__ACTIVITY__: Return the entries verbatim and drop every picture.

......

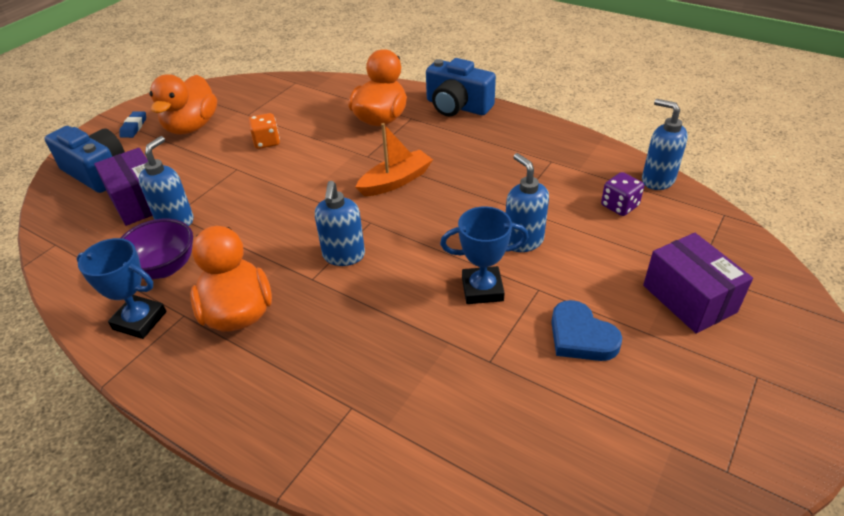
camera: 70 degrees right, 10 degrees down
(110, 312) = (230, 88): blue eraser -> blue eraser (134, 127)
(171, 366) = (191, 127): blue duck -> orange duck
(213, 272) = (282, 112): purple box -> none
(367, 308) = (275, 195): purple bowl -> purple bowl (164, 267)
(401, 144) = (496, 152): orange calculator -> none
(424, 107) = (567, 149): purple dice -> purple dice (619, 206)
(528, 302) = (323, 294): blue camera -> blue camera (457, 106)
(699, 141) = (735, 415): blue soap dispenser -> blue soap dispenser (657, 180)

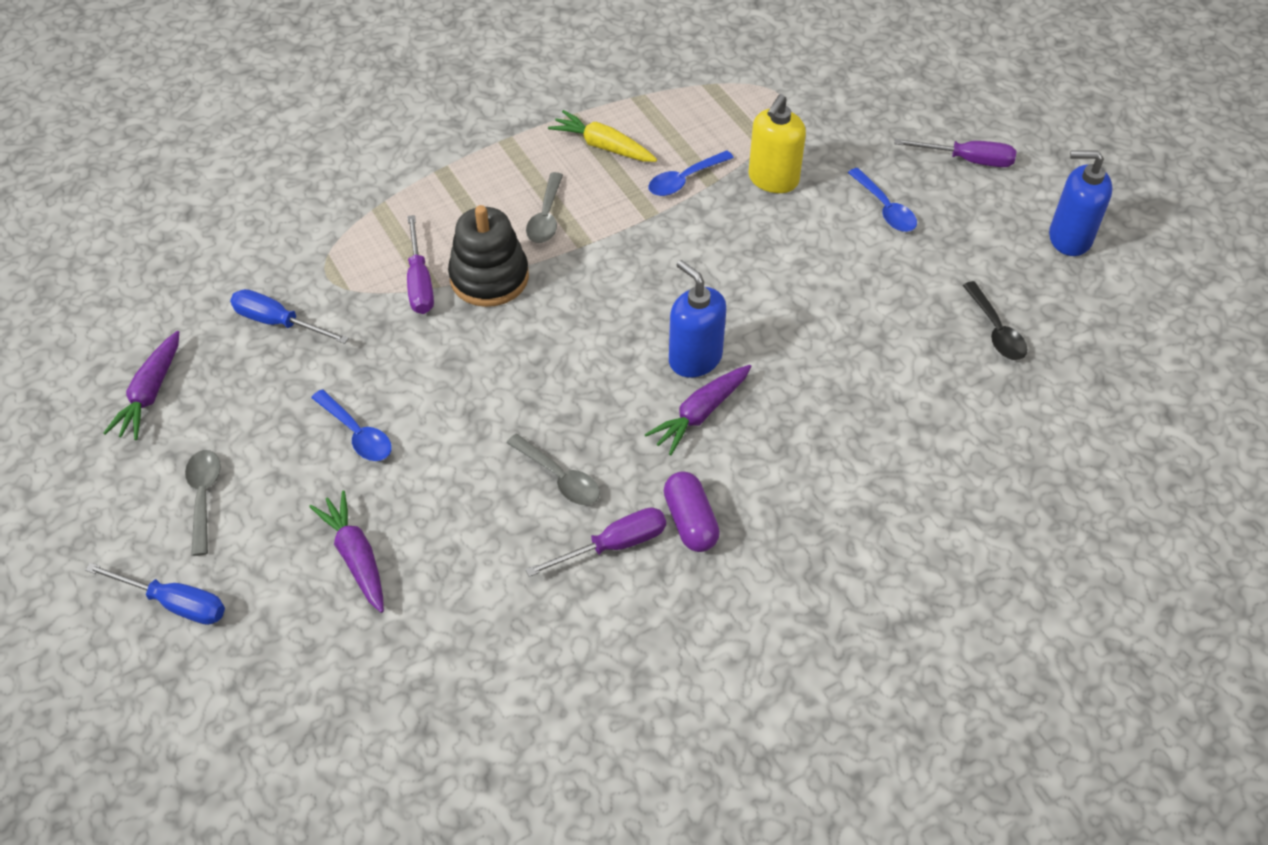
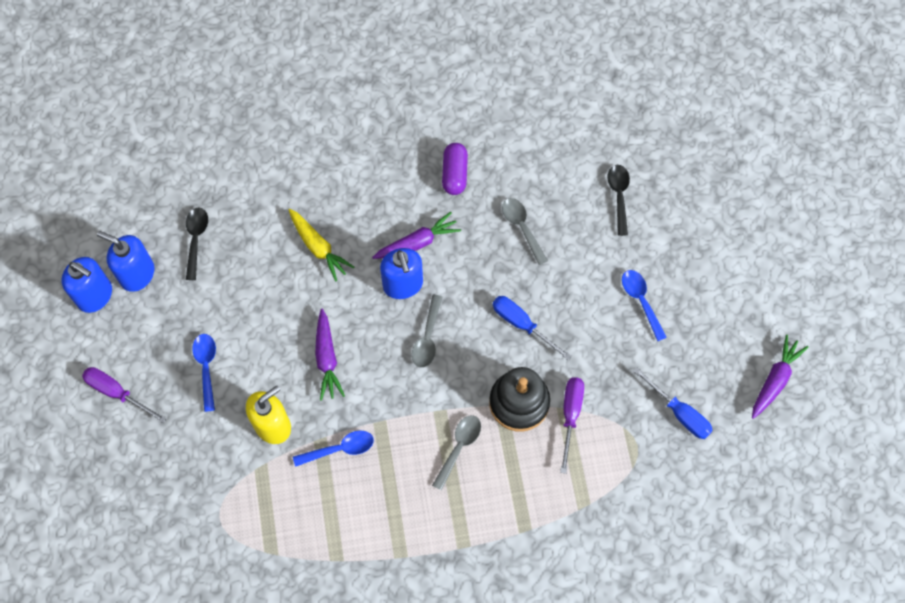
camera: 160 degrees left, 15 degrees up
(175, 603) = (768, 221): blue screwdriver -> blue screwdriver (522, 324)
(204, 497) = (745, 287): grey spoon -> grey spoon (427, 338)
(356, 557) = (658, 216): purple carrot -> purple carrot (327, 358)
(425, 568) = (619, 196): none -> black spoon
(603, 146) = (388, 509): yellow carrot -> yellow carrot (318, 247)
(614, 545) = (505, 174): purple screwdriver -> none
(1038, 273) = (137, 274): none -> blue soap dispenser

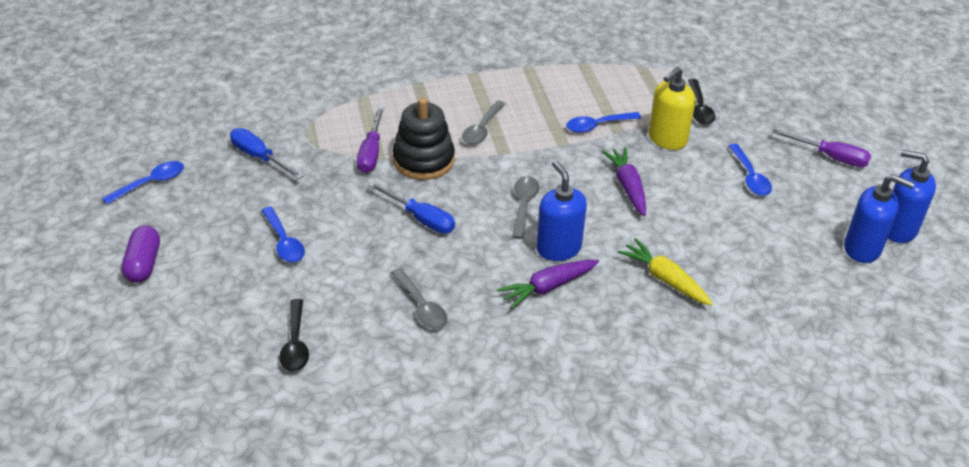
camera: 175 degrees right, 25 degrees down
(196, 239) = (812, 282): black spoon -> black spoon (699, 108)
(455, 174) = (510, 361): purple capsule -> purple capsule (143, 264)
(775, 380) = (151, 183): purple carrot -> blue spoon

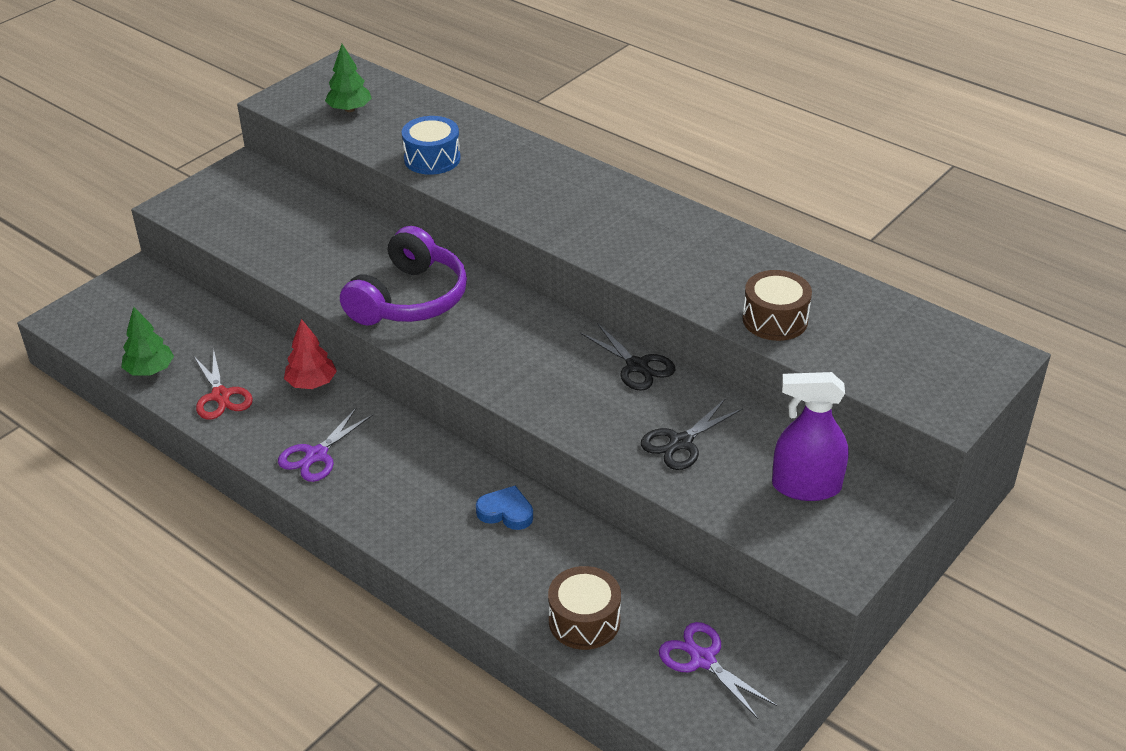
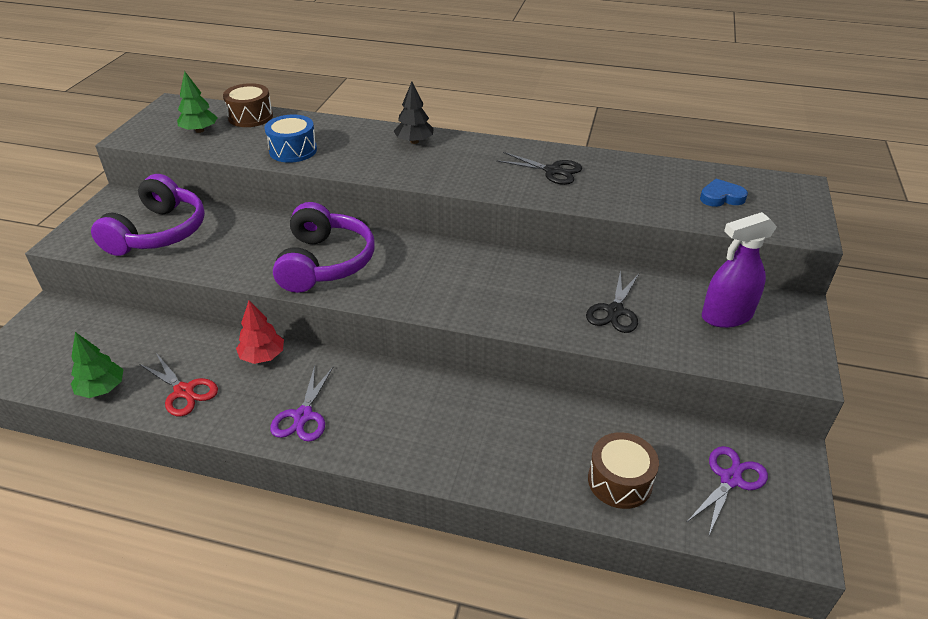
camera: 25 degrees left, 0 degrees up
(264, 219) = (158, 232): none -> purple headphones
(506, 512) = (494, 411): blue heart -> blue heart (721, 197)
(573, 179) = (414, 141): none -> black tree
(637, 366) = (538, 265): black scissors -> black scissors (552, 171)
(703, 660) = (730, 479): purple scissors -> purple scissors turned 105 degrees clockwise
(775, 319) = (637, 199): brown drum -> brown drum (250, 117)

......

__RESULT OF THE TASK__:
camera: 70 degrees right, 10 degrees down
(110, 312) = (230, 88): blue eraser -> blue eraser (134, 127)
(171, 366) = (191, 127): blue duck -> orange duck
(213, 272) = (282, 112): purple box -> none
(367, 308) = (275, 195): purple bowl -> purple bowl (164, 267)
(401, 144) = (496, 152): orange calculator -> none
(424, 107) = (567, 149): purple dice -> purple dice (619, 206)
(528, 302) = (323, 294): blue camera -> blue camera (457, 106)
(699, 141) = (735, 415): blue soap dispenser -> blue soap dispenser (657, 180)

camera: 160 degrees left, 15 degrees up
(175, 603) = (768, 221): blue screwdriver -> blue screwdriver (522, 324)
(204, 497) = (745, 287): grey spoon -> grey spoon (427, 338)
(356, 557) = (658, 216): purple carrot -> purple carrot (327, 358)
(425, 568) = (619, 196): none -> black spoon
(603, 146) = (388, 509): yellow carrot -> yellow carrot (318, 247)
(614, 545) = (505, 174): purple screwdriver -> none
(1038, 273) = (137, 274): none -> blue soap dispenser

camera: 175 degrees right, 25 degrees down
(196, 239) = (812, 282): black spoon -> black spoon (699, 108)
(455, 174) = (510, 361): purple capsule -> purple capsule (143, 264)
(775, 380) = (151, 183): purple carrot -> blue spoon

camera: 25 degrees left, 0 degrees up
(264, 219) = (158, 232): none -> purple headphones
(506, 512) = (494, 411): blue heart -> blue heart (721, 197)
(573, 179) = (414, 141): none -> black tree
(637, 366) = (538, 265): black scissors -> black scissors (552, 171)
(703, 660) = (730, 479): purple scissors -> purple scissors turned 105 degrees clockwise
(775, 319) = (637, 199): brown drum -> brown drum (250, 117)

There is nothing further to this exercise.